-- What this task involves --
Below is a listing from which only part is wanted; return exactly the lines from the one with "U1: ATtiny84 -> ATtiny841" up to and including the one with "IC1 pin VIN: 3V3 -> VIN".

--- Records for the exercise ---

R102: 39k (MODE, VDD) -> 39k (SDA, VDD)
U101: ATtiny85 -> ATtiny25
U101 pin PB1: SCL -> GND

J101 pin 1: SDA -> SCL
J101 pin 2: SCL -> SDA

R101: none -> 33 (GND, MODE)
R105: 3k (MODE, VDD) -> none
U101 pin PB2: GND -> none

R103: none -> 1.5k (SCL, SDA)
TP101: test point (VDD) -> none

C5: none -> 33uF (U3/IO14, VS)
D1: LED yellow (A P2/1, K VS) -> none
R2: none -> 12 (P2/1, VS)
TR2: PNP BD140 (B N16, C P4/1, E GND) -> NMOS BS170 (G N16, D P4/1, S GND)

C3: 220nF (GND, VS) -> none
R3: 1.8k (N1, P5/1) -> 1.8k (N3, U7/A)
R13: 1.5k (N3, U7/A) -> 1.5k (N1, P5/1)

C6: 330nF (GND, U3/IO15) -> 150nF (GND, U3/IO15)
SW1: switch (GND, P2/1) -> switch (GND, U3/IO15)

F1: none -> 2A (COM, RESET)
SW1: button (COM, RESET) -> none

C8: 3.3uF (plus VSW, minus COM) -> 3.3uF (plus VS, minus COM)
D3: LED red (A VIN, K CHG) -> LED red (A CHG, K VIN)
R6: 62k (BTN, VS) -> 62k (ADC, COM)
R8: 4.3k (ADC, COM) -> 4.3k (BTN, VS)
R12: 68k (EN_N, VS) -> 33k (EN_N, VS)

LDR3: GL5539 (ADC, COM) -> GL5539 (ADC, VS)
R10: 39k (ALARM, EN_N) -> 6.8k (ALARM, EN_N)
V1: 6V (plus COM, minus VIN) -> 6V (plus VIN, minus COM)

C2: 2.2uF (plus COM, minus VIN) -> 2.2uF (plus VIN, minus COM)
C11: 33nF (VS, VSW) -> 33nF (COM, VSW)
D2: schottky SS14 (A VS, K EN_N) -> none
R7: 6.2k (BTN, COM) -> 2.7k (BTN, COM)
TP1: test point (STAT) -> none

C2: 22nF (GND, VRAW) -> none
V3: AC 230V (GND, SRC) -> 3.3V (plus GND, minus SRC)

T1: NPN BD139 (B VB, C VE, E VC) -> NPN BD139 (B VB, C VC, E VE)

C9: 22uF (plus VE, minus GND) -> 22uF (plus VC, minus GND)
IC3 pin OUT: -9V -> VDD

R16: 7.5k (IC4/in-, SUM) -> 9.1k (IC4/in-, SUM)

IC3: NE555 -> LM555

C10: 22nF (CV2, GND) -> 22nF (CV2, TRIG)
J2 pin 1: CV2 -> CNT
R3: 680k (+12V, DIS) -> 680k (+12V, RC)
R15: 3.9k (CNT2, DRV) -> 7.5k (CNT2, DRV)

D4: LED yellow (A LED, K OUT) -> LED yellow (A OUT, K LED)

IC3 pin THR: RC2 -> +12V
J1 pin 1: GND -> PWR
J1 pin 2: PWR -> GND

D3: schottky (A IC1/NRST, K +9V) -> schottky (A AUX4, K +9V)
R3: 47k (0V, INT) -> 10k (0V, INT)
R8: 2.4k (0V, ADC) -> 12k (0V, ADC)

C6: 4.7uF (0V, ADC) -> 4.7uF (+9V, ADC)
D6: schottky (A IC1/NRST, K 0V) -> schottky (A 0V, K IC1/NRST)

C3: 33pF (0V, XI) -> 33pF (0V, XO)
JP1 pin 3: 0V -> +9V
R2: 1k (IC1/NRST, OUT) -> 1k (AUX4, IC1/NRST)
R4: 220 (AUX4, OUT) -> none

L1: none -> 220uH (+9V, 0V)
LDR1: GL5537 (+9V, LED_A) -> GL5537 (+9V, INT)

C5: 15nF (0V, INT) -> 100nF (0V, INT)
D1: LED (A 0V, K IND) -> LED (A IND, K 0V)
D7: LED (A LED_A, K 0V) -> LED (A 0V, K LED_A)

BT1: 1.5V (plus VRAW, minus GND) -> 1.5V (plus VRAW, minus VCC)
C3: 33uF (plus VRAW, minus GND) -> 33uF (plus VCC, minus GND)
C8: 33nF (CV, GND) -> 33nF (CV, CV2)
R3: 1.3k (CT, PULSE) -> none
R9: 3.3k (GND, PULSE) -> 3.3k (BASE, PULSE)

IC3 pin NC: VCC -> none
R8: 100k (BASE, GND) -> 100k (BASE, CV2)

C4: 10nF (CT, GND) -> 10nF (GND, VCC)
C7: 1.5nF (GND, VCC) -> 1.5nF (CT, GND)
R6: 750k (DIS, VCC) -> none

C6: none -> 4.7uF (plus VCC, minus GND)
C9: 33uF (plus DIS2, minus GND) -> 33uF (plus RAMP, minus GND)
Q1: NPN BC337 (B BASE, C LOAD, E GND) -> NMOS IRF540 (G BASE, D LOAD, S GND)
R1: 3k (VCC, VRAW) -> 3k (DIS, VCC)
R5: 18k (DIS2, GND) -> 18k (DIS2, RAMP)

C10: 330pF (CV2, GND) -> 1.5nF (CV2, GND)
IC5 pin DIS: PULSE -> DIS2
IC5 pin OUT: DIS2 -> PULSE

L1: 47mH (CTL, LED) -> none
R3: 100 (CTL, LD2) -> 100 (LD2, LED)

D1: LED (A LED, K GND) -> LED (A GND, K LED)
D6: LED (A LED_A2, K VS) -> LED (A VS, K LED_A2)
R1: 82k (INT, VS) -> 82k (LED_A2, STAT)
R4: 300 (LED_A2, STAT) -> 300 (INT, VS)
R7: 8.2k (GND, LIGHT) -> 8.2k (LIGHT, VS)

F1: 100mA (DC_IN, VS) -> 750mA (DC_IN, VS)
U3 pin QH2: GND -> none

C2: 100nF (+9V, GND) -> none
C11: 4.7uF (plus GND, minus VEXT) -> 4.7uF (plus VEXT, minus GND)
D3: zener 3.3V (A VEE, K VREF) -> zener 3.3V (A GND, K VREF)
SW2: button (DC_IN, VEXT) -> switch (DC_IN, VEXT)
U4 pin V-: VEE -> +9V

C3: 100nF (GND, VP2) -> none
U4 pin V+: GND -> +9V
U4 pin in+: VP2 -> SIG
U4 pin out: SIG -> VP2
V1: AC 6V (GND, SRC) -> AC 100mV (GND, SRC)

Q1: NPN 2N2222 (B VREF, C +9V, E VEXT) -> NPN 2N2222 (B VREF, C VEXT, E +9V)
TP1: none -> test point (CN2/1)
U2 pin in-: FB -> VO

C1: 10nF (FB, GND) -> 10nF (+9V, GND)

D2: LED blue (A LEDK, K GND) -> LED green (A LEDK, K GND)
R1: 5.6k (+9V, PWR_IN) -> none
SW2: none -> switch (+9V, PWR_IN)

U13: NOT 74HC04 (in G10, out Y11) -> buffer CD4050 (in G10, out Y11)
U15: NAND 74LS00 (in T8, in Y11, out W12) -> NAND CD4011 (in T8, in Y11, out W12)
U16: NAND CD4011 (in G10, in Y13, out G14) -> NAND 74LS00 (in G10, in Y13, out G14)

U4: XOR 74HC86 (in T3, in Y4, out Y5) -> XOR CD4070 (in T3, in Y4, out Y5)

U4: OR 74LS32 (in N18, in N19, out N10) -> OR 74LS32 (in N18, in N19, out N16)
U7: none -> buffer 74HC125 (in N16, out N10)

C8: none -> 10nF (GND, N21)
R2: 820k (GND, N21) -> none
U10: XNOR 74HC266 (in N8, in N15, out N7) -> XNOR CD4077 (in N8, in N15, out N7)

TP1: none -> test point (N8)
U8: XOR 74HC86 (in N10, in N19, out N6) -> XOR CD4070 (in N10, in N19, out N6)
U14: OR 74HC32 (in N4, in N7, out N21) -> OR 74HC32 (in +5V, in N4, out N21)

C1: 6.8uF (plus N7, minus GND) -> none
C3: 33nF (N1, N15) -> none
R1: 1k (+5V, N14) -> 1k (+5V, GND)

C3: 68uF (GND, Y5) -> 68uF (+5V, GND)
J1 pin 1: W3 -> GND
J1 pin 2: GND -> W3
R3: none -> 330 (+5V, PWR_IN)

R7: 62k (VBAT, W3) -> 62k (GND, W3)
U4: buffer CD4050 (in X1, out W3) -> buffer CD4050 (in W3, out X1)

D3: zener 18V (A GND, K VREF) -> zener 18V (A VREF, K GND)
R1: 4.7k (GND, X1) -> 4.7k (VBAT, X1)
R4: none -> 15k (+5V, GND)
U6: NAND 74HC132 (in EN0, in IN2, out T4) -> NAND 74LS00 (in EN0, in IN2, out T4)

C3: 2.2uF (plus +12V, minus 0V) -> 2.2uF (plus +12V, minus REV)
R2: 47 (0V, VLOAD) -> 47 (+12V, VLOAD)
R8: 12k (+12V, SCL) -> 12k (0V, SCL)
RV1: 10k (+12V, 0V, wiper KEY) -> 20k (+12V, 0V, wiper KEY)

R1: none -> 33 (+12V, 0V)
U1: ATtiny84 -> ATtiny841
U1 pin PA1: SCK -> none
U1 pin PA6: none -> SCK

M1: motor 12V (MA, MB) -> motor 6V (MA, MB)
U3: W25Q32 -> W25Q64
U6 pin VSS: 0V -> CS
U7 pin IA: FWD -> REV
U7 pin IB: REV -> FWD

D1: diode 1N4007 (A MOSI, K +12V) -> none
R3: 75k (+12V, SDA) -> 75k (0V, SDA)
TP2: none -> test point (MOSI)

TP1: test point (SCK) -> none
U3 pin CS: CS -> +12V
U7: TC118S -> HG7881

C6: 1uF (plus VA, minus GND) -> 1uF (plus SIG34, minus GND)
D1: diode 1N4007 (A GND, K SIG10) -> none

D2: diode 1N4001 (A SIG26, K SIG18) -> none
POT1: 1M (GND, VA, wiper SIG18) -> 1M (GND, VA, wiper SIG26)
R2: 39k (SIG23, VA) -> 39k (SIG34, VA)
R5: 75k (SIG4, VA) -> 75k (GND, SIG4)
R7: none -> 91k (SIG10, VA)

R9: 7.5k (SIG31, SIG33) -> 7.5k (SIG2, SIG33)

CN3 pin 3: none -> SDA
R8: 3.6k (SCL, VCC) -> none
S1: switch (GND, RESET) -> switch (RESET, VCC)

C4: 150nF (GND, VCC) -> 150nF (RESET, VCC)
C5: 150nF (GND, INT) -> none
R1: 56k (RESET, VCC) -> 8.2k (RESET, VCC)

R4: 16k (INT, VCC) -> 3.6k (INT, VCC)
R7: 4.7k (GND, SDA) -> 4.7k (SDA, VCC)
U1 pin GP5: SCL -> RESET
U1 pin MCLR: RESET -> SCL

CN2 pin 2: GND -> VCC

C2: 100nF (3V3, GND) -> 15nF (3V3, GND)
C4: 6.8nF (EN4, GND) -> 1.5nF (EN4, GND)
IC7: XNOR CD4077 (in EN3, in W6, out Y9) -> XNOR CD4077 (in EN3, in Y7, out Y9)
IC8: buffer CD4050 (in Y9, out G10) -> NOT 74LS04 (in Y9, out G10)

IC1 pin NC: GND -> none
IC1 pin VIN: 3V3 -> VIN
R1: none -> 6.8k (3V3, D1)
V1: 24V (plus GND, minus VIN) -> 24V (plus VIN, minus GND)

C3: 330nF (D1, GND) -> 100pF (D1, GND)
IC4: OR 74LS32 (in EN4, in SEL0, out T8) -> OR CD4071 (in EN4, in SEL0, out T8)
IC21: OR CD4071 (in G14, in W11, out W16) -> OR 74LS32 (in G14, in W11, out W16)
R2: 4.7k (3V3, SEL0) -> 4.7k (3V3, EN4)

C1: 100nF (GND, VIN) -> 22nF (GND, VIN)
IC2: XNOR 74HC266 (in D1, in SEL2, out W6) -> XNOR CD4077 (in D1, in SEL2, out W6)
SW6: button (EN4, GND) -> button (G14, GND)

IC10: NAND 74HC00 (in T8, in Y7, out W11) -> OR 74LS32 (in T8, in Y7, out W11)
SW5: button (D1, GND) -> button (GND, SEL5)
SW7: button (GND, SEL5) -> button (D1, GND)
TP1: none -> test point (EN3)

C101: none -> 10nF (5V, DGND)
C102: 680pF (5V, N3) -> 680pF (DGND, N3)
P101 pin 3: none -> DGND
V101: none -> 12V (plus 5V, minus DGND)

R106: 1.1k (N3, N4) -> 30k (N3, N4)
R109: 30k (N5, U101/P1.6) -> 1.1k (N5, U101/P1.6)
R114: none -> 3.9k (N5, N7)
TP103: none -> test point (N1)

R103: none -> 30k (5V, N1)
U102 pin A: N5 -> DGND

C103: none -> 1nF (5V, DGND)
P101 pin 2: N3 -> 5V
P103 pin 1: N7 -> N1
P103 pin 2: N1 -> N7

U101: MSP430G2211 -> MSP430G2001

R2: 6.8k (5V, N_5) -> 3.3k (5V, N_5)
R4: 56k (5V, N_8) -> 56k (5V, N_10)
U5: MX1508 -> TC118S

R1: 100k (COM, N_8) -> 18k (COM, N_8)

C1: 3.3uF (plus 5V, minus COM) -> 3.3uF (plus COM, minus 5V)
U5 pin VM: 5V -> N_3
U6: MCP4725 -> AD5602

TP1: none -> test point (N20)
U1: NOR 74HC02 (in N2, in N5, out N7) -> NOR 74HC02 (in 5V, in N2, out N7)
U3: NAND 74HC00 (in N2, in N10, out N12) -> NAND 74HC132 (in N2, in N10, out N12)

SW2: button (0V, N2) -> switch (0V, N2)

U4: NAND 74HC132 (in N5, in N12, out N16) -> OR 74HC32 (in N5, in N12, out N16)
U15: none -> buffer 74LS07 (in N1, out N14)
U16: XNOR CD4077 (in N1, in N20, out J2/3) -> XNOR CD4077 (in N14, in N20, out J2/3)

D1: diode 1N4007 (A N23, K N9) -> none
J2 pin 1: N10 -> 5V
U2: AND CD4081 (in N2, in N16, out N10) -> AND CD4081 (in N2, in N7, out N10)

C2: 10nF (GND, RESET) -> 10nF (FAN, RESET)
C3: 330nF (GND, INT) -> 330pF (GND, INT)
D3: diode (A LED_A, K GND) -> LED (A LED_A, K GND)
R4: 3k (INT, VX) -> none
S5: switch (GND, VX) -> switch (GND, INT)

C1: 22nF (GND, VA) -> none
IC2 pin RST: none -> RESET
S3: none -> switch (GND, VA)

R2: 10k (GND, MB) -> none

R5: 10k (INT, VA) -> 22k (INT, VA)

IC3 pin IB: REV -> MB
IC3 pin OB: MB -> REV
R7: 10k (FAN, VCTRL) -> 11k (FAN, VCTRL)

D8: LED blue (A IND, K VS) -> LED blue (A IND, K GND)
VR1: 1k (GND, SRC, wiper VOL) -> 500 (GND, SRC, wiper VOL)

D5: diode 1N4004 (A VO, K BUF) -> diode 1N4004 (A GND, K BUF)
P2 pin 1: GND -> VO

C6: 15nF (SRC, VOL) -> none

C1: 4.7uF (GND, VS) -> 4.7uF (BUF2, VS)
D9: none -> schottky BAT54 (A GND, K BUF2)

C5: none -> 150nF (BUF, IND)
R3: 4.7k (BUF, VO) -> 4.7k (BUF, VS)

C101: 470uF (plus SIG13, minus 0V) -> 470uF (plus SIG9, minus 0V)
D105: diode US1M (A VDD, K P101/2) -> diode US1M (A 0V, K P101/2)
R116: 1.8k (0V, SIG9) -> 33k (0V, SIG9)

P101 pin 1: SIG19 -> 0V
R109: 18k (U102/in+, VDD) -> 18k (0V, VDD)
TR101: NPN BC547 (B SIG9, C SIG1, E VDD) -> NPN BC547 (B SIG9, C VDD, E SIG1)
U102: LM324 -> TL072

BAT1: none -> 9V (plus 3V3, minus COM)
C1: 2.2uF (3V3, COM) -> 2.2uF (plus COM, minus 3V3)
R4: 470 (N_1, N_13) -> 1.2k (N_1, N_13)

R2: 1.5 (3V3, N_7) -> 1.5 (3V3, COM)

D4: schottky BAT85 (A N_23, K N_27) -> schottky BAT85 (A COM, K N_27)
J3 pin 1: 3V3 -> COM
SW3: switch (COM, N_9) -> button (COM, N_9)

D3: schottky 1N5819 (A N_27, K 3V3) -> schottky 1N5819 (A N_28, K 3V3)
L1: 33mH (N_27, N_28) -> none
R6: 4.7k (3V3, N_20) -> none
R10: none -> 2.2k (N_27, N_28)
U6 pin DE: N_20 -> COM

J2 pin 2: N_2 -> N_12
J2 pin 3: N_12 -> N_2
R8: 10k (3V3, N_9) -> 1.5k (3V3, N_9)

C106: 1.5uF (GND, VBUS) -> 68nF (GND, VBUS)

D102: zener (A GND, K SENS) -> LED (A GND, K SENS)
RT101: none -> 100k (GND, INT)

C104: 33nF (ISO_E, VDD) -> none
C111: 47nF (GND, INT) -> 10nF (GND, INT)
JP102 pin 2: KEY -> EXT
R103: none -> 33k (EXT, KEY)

---

-- Expected output --
U1: ATtiny84 -> ATtiny841
U1 pin PA1: SCK -> none
U1 pin PA6: none -> SCK

M1: motor 12V (MA, MB) -> motor 6V (MA, MB)
U3: W25Q32 -> W25Q64
U6 pin VSS: 0V -> CS
U7 pin IA: FWD -> REV
U7 pin IB: REV -> FWD

D1: diode 1N4007 (A MOSI, K +12V) -> none
R3: 75k (+12V, SDA) -> 75k (0V, SDA)
TP2: none -> test point (MOSI)

TP1: test point (SCK) -> none
U3 pin CS: CS -> +12V
U7: TC118S -> HG7881

C6: 1uF (plus VA, minus GND) -> 1uF (plus SIG34, minus GND)
D1: diode 1N4007 (A GND, K SIG10) -> none

D2: diode 1N4001 (A SIG26, K SIG18) -> none
POT1: 1M (GND, VA, wiper SIG18) -> 1M (GND, VA, wiper SIG26)
R2: 39k (SIG23, VA) -> 39k (SIG34, VA)
R5: 75k (SIG4, VA) -> 75k (GND, SIG4)
R7: none -> 91k (SIG10, VA)

R9: 7.5k (SIG31, SIG33) -> 7.5k (SIG2, SIG33)

CN3 pin 3: none -> SDA
R8: 3.6k (SCL, VCC) -> none
S1: switch (GND, RESET) -> switch (RESET, VCC)

C4: 150nF (GND, VCC) -> 150nF (RESET, VCC)
C5: 150nF (GND, INT) -> none
R1: 56k (RESET, VCC) -> 8.2k (RESET, VCC)

R4: 16k (INT, VCC) -> 3.6k (INT, VCC)
R7: 4.7k (GND, SDA) -> 4.7k (SDA, VCC)
U1 pin GP5: SCL -> RESET
U1 pin MCLR: RESET -> SCL

CN2 pin 2: GND -> VCC

C2: 100nF (3V3, GND) -> 15nF (3V3, GND)
C4: 6.8nF (EN4, GND) -> 1.5nF (EN4, GND)
IC7: XNOR CD4077 (in EN3, in W6, out Y9) -> XNOR CD4077 (in EN3, in Y7, out Y9)
IC8: buffer CD4050 (in Y9, out G10) -> NOT 74LS04 (in Y9, out G10)

IC1 pin NC: GND -> none
IC1 pin VIN: 3V3 -> VIN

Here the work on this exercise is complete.